Your task:
Report each line of the entries that contains the word "flashlight", copied in full.
Segment Open
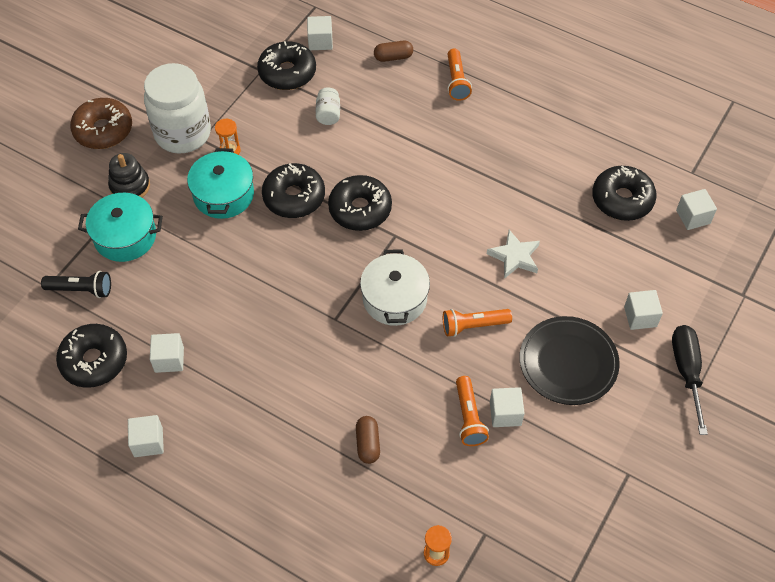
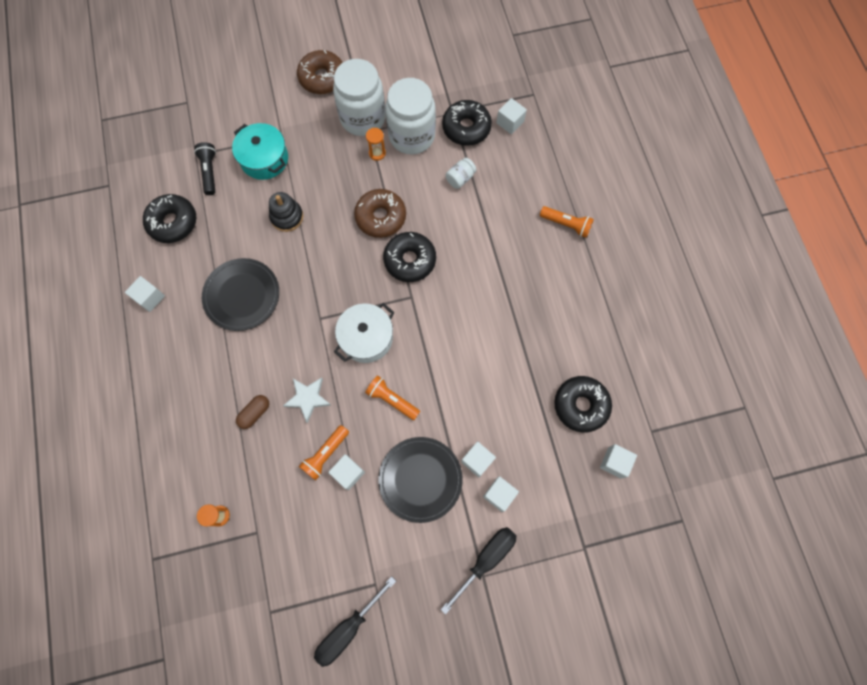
camera: 45 degrees right, 15 degrees up
(81, 289) = (209, 172): black flashlight -> black flashlight turned 150 degrees counterclockwise
(130, 186) = (299, 128): black stacking toy -> black stacking toy (287, 217)
(169, 359) = (209, 258): white cube -> white cube (477, 460)
(223, 195) = (343, 180): turquoise pot -> none
(240, 362) = (242, 296): none -> black plate
(246, 114) = (411, 136): none -> white jar
(294, 197) = (381, 217): black donut -> brown donut
(393, 57) = (544, 172): brown capsule -> none
(456, 81) = (566, 224): orange flashlight -> orange flashlight turned 105 degrees counterclockwise
(514, 256) = (467, 379): white star -> white star (308, 398)
(647, 527) = (348, 628): none -> black screwdriver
Segment Closed
Response to the exercise:
(81, 289) = (209, 172): black flashlight -> black flashlight turned 150 degrees counterclockwise
(456, 81) = (566, 224): orange flashlight -> orange flashlight turned 105 degrees counterclockwise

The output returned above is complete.